= The problem =
Each line in the records below, from the one that contains "yellow arrow: (104, 29) -> (161, 15), moved" to the one that contains "blue star: (19, 99) -> (36, 84), moved", should be reproduced exactly, the first and last included.

[Records from a dataset]
++++

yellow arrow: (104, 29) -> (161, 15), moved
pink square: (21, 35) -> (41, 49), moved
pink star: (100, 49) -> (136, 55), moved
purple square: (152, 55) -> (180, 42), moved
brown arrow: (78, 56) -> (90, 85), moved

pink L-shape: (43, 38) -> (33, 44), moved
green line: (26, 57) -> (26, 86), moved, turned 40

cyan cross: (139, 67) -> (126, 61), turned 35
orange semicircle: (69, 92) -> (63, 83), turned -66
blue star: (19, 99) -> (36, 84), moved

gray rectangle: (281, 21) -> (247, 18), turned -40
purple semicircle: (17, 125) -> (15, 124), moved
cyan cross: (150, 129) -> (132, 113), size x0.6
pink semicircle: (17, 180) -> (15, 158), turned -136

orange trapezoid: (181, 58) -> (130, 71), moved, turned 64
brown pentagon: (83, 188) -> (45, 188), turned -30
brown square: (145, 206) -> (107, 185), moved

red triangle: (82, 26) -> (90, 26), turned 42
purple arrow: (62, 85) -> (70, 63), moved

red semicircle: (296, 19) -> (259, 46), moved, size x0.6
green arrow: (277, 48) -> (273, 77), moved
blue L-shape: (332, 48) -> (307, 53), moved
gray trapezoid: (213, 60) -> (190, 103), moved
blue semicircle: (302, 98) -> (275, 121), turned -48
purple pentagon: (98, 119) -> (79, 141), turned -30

++++

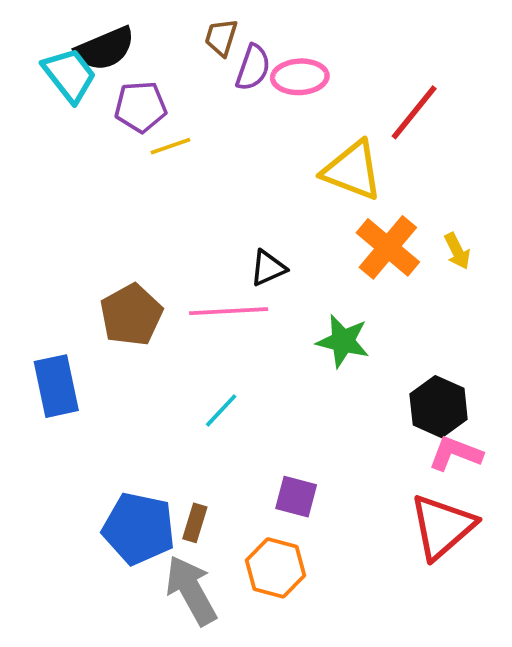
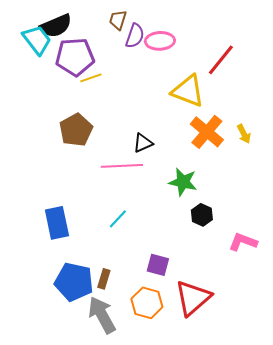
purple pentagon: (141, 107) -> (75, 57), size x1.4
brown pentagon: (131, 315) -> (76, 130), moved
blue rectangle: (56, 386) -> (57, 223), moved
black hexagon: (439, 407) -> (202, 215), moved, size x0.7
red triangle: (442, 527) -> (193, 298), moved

++++

= Solution to the problem =
yellow arrow: (104, 29) -> (161, 15), moved
pink square: (21, 35) -> (41, 49), moved
pink star: (100, 49) -> (136, 55), moved
purple square: (152, 55) -> (180, 42), moved
brown arrow: (78, 56) -> (90, 85), moved

pink L-shape: (43, 38) -> (33, 44), moved
green line: (26, 57) -> (26, 86), moved, turned 40

cyan cross: (139, 67) -> (126, 61), turned 35
orange semicircle: (69, 92) -> (63, 83), turned -66
blue star: (19, 99) -> (36, 84), moved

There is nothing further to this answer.